- [DATASET ROWS]

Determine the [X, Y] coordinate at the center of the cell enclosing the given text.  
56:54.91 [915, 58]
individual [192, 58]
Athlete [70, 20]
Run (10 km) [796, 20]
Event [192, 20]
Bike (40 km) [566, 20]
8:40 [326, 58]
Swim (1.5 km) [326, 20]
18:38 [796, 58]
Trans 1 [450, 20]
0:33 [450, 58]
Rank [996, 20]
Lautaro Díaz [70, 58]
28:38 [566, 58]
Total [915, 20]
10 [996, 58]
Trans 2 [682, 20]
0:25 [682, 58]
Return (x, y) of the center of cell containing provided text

- [WHAT IS BEING ASKED]
Update the records by replacing "Athlete" with "Competitor" everywhere it appears, and leave everything else unchanged.

- [SOLUTION TO THIS TASK]
Determine the [X, Y] coordinate at the center of the cell enclosing the given text.  
56:54.91 [915, 58]
individual [192, 58]
Competitor [70, 20]
Run (10 km) [796, 20]
Event [192, 20]
Bike (40 km) [566, 20]
8:40 [326, 58]
Swim (1.5 km) [326, 20]
18:38 [796, 58]
Trans 1 [450, 20]
0:33 [450, 58]
Rank [996, 20]
Lautaro Díaz [70, 58]
28:38 [566, 58]
Total [915, 20]
10 [996, 58]
Trans 2 [682, 20]
0:25 [682, 58]
Return (x, y) of the center of cell containing provided text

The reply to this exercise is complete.